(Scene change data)
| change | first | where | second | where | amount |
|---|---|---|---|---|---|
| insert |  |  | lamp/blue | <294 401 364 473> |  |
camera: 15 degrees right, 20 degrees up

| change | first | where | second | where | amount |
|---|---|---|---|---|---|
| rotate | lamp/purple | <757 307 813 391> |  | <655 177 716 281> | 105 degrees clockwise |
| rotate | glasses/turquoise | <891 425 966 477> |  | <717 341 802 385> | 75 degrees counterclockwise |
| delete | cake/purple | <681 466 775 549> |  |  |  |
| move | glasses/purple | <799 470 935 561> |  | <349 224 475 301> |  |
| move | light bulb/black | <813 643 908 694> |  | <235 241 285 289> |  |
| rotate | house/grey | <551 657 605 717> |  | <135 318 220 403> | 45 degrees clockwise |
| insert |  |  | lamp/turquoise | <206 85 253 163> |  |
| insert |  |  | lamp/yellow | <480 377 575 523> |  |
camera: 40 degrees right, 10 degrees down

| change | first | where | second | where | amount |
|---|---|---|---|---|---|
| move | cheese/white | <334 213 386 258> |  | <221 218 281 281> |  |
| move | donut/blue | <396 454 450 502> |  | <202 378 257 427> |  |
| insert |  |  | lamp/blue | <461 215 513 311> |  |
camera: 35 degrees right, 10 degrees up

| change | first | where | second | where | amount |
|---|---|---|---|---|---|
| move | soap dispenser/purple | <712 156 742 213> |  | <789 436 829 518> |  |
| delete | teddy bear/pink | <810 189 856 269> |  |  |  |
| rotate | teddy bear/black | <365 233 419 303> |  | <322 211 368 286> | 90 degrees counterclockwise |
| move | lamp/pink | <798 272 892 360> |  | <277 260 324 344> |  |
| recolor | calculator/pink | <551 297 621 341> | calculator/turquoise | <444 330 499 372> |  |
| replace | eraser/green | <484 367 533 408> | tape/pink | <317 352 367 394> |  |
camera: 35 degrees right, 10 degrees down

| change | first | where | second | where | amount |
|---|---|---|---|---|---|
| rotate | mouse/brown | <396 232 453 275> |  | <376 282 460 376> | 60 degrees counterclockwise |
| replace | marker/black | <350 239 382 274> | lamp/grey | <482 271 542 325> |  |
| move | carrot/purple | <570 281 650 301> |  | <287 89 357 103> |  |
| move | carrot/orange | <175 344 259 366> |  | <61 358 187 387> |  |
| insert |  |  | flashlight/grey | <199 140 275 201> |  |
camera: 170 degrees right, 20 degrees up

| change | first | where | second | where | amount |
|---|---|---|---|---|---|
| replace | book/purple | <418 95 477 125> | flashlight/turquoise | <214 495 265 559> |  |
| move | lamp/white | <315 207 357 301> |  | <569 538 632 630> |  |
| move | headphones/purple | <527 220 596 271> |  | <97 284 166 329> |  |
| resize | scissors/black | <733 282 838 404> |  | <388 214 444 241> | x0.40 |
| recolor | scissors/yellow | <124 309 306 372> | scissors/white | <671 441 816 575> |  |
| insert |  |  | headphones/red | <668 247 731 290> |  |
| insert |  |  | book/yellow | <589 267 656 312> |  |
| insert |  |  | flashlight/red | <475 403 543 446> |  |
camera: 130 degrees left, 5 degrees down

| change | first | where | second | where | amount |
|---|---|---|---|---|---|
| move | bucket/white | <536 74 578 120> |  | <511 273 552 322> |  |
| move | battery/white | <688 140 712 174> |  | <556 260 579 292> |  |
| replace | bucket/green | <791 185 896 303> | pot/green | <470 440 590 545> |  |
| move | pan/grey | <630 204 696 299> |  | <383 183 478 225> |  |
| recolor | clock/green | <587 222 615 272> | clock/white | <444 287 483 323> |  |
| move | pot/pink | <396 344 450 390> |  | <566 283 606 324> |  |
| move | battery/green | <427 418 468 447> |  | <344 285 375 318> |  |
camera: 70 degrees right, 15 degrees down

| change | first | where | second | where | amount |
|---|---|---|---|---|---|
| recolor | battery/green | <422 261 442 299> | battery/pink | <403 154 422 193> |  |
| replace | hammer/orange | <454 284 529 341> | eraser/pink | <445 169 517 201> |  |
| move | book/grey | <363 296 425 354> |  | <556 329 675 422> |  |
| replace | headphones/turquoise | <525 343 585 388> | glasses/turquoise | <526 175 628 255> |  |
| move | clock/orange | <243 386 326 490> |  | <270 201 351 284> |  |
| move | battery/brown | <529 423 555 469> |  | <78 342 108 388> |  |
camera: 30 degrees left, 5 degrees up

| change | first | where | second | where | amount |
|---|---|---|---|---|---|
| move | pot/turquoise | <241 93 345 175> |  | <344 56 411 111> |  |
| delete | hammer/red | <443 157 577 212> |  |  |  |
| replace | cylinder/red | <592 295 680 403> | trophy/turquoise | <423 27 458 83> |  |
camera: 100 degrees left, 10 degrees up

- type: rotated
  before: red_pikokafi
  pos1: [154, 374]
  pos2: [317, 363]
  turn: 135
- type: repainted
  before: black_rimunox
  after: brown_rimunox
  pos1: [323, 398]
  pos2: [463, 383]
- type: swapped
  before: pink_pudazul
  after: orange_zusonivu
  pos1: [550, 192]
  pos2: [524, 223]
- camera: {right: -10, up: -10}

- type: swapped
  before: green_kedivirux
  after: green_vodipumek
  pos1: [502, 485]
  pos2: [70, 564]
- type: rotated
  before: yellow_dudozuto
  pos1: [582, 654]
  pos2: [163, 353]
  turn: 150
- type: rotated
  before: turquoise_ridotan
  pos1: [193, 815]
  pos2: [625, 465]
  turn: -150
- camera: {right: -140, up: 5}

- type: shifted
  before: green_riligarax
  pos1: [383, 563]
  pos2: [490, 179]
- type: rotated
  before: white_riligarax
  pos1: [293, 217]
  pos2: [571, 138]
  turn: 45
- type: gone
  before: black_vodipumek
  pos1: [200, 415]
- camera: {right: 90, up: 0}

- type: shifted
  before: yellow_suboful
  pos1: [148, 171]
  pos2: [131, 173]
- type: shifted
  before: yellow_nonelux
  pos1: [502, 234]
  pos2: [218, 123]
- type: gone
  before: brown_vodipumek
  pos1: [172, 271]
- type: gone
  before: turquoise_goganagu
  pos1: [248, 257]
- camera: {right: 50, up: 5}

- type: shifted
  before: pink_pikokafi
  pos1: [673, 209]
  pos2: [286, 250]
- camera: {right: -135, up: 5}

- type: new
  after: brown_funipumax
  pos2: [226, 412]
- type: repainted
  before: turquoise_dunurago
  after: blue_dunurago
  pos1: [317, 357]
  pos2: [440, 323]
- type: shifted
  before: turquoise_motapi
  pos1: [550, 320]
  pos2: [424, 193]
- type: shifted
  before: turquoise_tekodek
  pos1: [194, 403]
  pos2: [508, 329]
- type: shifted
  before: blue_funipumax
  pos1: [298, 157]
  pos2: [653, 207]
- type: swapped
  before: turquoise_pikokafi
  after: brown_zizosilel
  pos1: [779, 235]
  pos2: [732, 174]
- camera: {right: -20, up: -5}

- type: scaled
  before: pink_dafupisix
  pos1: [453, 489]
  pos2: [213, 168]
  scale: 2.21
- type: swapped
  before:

How to complete this task: Reproduce the entries above exactly, but only the lines between the line holding "pos2: [317, 363]" and the line holding "pos2: [524, 223]", inclusive.

Exercise response:
  pos2: [317, 363]
  turn: 135
- type: repainted
  before: black_rimunox
  after: brown_rimunox
  pos1: [323, 398]
  pos2: [463, 383]
- type: swapped
  before: pink_pudazul
  after: orange_zusonivu
  pos1: [550, 192]
  pos2: [524, 223]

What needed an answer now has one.